*** Recorded information Section Begins ***
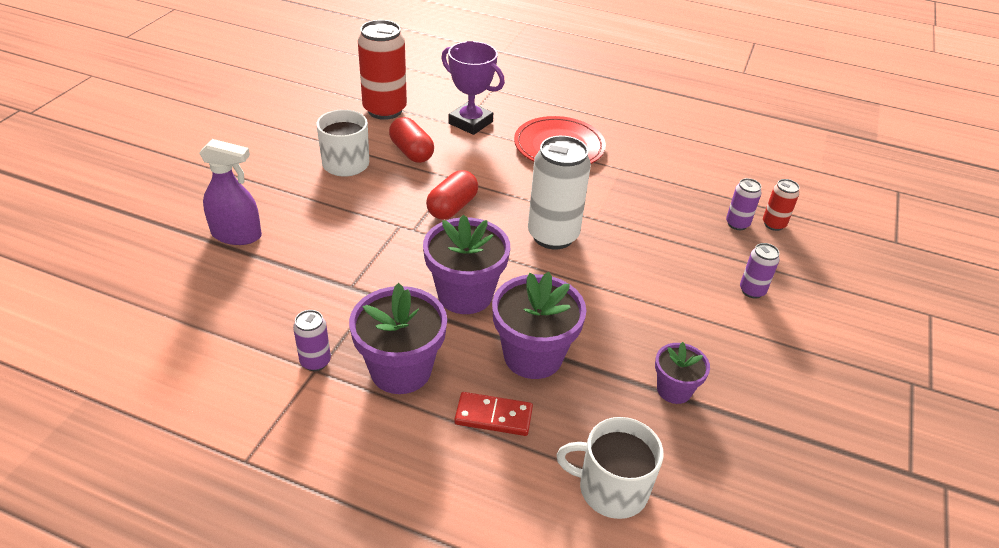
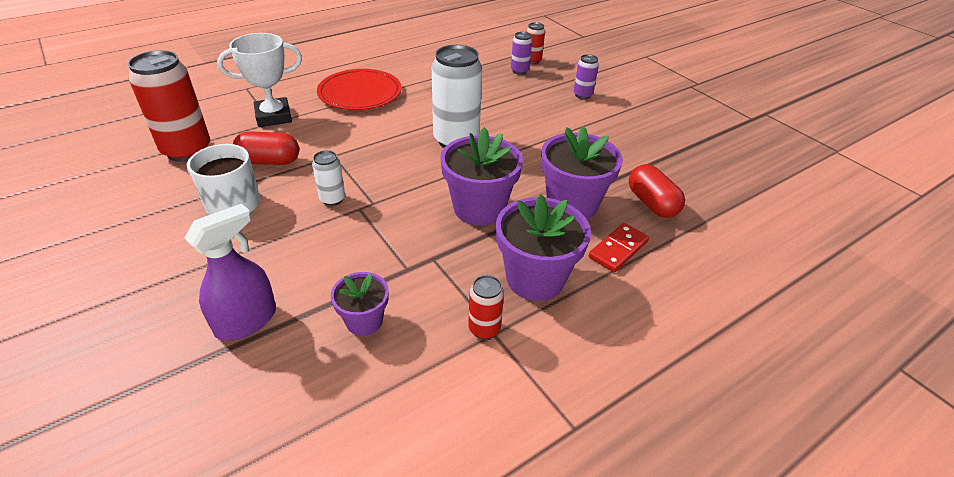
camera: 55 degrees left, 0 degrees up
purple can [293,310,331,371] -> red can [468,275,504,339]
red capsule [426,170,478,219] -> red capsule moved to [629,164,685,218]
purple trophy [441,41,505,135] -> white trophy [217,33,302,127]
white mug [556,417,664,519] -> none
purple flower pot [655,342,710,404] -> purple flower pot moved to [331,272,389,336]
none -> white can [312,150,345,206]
*** Recorded information Section Ends ***
*** Recorded information Section Begins ***
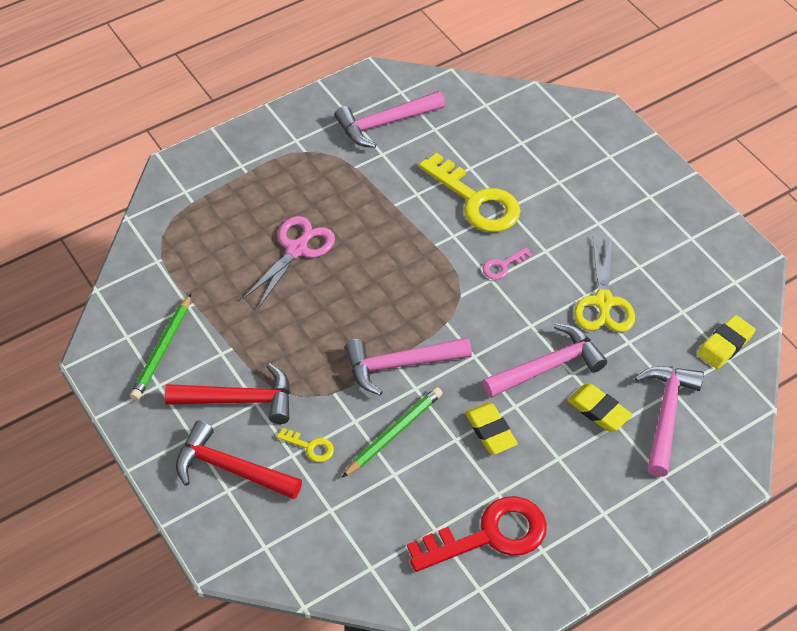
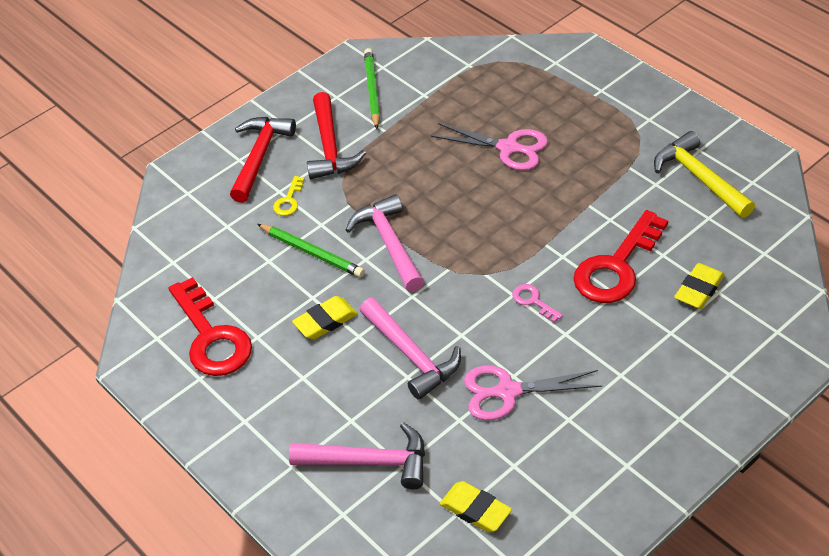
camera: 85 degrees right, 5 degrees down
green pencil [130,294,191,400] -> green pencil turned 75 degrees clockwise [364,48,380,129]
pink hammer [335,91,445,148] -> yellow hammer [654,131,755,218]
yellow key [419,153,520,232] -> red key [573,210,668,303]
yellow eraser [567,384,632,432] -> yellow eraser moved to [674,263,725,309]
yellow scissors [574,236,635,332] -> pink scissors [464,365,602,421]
*** Recorded information Section Ends ***
(To do):
Look above for the line holding "camera: 85 degrees right, 5 degrees down" and the line holding "yellow scissors [574,236,635,332]". Retype both, and every line between them, word for word and nothing else.

(Finished exercise):
camera: 85 degrees right, 5 degrees down
green pencil [130,294,191,400] -> green pencil turned 75 degrees clockwise [364,48,380,129]
pink hammer [335,91,445,148] -> yellow hammer [654,131,755,218]
yellow key [419,153,520,232] -> red key [573,210,668,303]
yellow eraser [567,384,632,432] -> yellow eraser moved to [674,263,725,309]
yellow scissors [574,236,635,332] -> pink scissors [464,365,602,421]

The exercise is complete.